## [Problem]
Please locate each line in the data below that contains the string "acciaccatura" and copy those lines out. Matching is case-sensitive.
------------------------
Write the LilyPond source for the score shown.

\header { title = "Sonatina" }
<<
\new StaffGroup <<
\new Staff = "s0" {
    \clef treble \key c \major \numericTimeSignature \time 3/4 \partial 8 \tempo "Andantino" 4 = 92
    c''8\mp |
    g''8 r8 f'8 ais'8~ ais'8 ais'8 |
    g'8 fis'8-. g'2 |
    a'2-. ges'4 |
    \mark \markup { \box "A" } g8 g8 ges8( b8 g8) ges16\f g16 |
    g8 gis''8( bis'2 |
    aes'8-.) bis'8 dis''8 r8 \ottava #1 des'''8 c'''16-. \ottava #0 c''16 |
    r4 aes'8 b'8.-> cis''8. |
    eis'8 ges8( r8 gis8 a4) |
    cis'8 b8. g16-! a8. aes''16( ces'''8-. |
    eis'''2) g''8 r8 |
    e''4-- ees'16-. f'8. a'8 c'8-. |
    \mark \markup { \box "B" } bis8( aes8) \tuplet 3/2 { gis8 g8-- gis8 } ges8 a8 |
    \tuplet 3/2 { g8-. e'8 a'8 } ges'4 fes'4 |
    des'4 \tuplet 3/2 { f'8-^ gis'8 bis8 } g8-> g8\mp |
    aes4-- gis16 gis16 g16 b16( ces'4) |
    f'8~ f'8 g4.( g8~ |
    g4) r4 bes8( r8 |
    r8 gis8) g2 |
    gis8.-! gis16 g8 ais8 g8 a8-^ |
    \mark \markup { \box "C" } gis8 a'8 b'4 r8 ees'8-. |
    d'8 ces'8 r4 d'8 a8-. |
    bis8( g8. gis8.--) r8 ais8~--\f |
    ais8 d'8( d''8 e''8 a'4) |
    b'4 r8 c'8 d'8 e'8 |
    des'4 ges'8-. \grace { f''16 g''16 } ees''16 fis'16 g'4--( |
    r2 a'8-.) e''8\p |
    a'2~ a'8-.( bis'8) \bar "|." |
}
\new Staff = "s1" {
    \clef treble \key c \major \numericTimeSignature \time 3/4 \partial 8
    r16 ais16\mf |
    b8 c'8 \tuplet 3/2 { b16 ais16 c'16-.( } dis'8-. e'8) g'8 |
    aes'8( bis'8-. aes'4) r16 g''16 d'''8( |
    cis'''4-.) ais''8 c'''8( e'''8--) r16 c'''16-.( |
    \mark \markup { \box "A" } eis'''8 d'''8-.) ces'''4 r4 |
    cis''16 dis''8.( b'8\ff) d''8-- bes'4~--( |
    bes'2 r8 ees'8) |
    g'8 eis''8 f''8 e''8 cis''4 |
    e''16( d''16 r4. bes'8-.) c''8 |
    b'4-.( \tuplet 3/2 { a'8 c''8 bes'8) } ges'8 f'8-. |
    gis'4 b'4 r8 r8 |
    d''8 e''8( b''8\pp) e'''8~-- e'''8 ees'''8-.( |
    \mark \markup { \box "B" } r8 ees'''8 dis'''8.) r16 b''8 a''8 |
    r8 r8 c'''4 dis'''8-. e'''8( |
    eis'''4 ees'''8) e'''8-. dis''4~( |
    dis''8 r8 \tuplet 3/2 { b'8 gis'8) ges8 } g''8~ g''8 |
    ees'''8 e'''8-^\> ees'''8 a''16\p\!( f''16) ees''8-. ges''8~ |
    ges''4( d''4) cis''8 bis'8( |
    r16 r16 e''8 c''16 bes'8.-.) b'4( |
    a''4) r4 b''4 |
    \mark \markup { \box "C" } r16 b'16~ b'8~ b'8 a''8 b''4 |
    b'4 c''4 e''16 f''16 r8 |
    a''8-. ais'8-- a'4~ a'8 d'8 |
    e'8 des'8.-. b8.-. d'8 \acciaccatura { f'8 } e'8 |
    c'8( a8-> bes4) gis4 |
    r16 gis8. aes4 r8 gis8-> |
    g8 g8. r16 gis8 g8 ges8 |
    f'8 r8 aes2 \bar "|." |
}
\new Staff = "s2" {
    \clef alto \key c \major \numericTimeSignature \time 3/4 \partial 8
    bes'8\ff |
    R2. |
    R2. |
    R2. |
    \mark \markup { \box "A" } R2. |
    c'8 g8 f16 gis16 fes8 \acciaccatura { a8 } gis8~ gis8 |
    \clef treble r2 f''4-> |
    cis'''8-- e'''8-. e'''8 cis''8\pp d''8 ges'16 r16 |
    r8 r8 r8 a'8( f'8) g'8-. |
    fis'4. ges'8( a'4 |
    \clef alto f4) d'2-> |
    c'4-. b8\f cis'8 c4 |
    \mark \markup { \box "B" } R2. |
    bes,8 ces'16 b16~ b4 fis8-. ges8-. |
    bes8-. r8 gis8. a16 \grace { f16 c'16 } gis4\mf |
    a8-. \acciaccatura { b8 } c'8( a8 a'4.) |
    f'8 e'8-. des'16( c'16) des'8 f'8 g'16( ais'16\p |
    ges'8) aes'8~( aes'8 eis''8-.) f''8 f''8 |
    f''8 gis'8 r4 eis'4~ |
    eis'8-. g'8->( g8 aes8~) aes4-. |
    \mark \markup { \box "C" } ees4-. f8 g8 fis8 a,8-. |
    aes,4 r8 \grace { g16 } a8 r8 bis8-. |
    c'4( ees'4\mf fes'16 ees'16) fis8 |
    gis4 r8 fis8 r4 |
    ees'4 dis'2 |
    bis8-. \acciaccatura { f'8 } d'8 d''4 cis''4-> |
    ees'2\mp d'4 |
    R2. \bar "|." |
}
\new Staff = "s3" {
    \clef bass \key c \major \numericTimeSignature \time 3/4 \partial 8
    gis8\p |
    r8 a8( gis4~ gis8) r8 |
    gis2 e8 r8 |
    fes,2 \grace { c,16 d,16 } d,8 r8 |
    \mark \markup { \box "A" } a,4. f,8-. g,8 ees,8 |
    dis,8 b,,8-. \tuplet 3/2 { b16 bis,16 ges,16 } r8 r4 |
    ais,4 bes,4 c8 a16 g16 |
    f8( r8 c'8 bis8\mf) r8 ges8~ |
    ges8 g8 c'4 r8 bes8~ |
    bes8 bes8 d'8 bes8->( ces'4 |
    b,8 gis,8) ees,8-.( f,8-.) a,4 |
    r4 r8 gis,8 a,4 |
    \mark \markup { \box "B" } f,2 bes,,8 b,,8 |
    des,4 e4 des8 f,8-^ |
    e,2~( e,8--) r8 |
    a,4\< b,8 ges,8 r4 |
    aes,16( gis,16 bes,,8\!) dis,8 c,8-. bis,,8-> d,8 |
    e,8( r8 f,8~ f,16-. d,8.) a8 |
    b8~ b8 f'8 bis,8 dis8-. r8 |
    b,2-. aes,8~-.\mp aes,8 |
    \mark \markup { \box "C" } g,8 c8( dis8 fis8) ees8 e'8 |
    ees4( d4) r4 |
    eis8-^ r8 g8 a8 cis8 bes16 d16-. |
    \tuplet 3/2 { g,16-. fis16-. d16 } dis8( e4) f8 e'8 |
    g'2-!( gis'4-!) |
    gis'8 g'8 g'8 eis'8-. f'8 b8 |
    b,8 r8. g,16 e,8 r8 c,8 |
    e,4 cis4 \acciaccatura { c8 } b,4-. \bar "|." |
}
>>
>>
------------------------
## [Exercise response]
    e'8 des'8.-. b8.-. d'8 \acciaccatura { f'8 } e'8 |
    c'8 g8 f16 gis16 fes8 \acciaccatura { a8 } gis8~ gis8 |
    a8-. \acciaccatura { b8 } c'8( a8 a'4.) |
    bis8-. \acciaccatura { f'8 } d'8 d''4 cis''4-> |
    e,4 cis4 \acciaccatura { c8 } b,4-. \bar "|." |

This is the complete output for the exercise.